## Exercise objective
In the listing below, locate the line that contains "white strawberry: 4 -> 7" and the line that contains "green domino: 11 -> 9". Restate word for word those two lines and every line between them, and nothing else.

┌─ Material shown

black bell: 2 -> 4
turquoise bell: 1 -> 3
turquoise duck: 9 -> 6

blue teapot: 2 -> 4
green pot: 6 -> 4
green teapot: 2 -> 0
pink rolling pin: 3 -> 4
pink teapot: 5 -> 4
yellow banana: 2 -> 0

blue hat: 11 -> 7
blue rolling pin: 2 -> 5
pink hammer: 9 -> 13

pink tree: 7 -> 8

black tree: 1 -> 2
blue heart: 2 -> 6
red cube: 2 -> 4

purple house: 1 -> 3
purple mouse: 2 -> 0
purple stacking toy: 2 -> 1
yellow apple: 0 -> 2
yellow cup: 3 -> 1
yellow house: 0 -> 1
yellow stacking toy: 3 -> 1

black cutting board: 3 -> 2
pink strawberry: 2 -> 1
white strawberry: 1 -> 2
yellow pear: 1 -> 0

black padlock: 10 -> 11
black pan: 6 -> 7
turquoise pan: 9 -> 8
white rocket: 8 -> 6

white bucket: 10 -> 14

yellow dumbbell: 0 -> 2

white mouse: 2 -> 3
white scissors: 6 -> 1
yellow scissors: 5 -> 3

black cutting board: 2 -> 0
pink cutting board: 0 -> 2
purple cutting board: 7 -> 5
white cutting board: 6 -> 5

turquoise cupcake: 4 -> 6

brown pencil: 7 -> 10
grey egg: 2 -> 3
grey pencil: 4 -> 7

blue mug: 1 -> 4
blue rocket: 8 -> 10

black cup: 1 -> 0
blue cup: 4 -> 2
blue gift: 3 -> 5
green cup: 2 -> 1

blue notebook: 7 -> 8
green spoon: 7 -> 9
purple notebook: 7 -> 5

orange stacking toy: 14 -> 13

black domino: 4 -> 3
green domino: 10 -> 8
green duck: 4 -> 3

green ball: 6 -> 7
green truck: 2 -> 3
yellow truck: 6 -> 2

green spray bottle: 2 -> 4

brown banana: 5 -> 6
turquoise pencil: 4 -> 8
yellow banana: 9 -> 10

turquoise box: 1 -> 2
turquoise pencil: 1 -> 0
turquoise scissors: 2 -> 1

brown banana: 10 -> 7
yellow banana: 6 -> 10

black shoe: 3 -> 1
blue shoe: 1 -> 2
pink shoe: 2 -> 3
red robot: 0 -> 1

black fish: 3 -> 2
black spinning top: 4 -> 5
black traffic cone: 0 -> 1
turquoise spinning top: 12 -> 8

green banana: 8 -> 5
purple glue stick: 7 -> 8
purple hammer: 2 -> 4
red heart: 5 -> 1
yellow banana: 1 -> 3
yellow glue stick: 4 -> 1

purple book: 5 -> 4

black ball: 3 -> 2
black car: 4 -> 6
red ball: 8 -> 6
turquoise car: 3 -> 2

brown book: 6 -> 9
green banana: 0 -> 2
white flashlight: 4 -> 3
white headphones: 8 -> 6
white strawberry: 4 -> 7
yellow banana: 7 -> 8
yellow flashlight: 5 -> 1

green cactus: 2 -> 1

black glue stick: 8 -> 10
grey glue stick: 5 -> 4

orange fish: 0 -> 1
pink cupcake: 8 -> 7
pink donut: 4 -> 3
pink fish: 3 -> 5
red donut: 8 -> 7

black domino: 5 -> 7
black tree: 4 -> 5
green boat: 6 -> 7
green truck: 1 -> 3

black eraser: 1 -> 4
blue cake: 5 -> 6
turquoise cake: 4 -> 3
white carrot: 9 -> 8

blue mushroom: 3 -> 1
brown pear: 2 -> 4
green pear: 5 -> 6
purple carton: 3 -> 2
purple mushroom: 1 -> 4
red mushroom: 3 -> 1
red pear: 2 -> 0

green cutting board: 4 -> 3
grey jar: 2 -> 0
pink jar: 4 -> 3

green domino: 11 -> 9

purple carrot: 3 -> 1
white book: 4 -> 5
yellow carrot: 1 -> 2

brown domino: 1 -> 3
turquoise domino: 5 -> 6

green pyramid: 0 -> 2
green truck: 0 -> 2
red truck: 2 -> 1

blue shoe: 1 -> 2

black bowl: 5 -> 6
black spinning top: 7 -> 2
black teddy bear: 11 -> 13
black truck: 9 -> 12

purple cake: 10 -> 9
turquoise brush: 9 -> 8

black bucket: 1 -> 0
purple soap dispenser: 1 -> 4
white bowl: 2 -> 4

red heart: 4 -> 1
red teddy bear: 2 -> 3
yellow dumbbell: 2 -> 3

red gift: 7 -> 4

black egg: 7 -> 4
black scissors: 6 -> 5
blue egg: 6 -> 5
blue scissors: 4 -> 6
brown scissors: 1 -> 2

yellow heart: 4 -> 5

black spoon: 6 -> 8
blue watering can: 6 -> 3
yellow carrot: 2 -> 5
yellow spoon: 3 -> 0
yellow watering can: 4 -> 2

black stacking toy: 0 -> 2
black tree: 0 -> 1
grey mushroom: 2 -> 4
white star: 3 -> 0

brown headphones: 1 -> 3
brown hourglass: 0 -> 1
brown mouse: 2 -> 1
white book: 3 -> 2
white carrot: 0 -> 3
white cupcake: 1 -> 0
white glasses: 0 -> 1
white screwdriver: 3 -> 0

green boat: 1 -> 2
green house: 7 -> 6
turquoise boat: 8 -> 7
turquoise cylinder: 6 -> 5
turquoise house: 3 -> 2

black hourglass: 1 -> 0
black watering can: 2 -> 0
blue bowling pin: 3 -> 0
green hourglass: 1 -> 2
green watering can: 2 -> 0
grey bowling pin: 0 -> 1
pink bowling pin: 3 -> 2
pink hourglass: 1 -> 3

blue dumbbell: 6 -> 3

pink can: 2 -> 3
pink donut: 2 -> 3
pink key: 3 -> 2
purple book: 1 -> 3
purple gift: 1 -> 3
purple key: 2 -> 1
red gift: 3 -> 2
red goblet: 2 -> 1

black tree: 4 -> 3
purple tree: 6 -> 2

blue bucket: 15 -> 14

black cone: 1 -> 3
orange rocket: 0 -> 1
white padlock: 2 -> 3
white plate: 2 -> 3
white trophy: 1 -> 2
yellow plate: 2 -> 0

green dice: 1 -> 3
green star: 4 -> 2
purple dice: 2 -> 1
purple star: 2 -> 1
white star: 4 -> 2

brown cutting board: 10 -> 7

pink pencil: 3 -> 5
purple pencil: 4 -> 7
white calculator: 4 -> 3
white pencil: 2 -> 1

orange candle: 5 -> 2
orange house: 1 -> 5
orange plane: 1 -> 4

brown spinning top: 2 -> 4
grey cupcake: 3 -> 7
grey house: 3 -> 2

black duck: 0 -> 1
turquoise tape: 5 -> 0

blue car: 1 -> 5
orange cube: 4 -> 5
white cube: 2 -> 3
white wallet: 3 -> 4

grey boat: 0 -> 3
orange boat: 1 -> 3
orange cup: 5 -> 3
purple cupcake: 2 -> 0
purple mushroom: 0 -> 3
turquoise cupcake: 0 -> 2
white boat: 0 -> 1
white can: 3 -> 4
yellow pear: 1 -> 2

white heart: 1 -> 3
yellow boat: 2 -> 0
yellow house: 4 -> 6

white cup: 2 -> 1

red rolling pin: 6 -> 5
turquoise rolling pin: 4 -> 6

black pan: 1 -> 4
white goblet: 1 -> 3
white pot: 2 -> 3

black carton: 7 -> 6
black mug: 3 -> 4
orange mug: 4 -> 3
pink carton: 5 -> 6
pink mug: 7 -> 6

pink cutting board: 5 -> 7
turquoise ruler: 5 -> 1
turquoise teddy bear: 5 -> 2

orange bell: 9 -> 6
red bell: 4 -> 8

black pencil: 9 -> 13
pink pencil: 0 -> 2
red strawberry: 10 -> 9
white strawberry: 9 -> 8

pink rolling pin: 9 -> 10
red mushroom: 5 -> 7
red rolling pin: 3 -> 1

└─

## Answer for the task
white strawberry: 4 -> 7
yellow banana: 7 -> 8
yellow flashlight: 5 -> 1

green cactus: 2 -> 1

black glue stick: 8 -> 10
grey glue stick: 5 -> 4

orange fish: 0 -> 1
pink cupcake: 8 -> 7
pink donut: 4 -> 3
pink fish: 3 -> 5
red donut: 8 -> 7

black domino: 5 -> 7
black tree: 4 -> 5
green boat: 6 -> 7
green truck: 1 -> 3

black eraser: 1 -> 4
blue cake: 5 -> 6
turquoise cake: 4 -> 3
white carrot: 9 -> 8

blue mushroom: 3 -> 1
brown pear: 2 -> 4
green pear: 5 -> 6
purple carton: 3 -> 2
purple mushroom: 1 -> 4
red mushroom: 3 -> 1
red pear: 2 -> 0

green cutting board: 4 -> 3
grey jar: 2 -> 0
pink jar: 4 -> 3

green domino: 11 -> 9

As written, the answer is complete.